Your assignment: Match the string "cheese" against each line below, and copy every line that matches.
----- Material shown
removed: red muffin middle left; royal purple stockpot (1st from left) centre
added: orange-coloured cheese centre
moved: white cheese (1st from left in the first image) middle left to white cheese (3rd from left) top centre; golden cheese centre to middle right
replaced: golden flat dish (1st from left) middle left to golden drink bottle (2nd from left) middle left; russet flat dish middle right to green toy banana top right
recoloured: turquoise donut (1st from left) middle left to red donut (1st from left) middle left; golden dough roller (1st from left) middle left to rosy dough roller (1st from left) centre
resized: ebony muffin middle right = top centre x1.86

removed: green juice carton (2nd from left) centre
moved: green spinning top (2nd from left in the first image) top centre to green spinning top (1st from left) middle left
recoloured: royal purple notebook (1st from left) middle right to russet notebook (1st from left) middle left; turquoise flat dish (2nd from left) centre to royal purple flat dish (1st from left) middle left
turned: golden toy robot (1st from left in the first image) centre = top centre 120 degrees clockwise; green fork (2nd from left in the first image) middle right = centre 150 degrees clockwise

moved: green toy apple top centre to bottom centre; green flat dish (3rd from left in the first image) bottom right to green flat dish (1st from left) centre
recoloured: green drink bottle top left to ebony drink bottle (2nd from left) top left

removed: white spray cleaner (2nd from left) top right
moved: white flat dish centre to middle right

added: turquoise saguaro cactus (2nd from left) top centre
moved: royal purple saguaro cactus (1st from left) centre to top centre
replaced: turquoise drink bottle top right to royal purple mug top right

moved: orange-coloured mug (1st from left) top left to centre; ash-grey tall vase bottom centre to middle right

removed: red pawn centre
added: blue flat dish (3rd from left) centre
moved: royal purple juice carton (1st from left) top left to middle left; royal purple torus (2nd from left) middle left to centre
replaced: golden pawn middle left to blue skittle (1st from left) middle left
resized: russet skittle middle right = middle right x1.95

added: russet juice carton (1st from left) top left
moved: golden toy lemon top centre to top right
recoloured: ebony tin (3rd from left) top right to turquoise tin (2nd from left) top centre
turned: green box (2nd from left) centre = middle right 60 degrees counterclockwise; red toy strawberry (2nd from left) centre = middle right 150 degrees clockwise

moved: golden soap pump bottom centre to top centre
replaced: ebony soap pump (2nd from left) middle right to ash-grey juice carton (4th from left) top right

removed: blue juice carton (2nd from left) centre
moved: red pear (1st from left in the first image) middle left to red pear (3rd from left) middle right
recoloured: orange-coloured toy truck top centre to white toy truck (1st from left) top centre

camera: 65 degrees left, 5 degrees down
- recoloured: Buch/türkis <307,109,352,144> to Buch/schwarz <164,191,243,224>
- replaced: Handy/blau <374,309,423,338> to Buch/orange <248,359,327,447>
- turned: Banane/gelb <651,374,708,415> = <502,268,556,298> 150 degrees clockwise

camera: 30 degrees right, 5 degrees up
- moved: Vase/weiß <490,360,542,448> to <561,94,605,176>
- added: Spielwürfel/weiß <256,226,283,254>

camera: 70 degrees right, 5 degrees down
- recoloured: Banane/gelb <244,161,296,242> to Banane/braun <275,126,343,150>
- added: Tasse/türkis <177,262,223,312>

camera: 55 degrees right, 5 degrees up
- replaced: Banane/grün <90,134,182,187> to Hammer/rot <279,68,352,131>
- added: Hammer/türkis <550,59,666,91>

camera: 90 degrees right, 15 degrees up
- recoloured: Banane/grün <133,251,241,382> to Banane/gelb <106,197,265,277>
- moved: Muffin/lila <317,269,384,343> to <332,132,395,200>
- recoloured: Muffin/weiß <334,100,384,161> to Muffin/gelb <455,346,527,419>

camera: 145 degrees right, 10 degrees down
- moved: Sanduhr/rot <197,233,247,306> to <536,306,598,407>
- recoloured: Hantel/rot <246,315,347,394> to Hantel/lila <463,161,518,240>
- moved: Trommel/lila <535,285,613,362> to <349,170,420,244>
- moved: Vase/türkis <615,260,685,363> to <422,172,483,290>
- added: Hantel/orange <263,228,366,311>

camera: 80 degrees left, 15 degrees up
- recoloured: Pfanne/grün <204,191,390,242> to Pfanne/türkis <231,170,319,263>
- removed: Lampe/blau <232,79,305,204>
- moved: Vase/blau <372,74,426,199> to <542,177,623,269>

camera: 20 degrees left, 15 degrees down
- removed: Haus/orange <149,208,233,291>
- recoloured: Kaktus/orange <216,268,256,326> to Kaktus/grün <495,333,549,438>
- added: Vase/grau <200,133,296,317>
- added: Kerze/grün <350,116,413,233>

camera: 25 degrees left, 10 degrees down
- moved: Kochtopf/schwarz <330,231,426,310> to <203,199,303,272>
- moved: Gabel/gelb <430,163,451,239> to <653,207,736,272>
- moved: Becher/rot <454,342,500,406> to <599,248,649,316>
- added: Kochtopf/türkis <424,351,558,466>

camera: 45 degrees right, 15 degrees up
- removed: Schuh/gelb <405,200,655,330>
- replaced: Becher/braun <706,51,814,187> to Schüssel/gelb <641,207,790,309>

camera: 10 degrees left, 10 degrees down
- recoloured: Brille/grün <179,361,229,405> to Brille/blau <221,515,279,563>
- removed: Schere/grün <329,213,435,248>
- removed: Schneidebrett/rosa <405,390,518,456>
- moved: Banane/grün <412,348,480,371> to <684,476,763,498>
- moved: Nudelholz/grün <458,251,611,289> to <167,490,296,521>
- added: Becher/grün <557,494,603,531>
----------
Written solution:
added: orange-coloured cheese centre
moved: white cheese (1st from left in the first image) middle left to white cheese (3rd from left) top centre; golden cheese centre to middle right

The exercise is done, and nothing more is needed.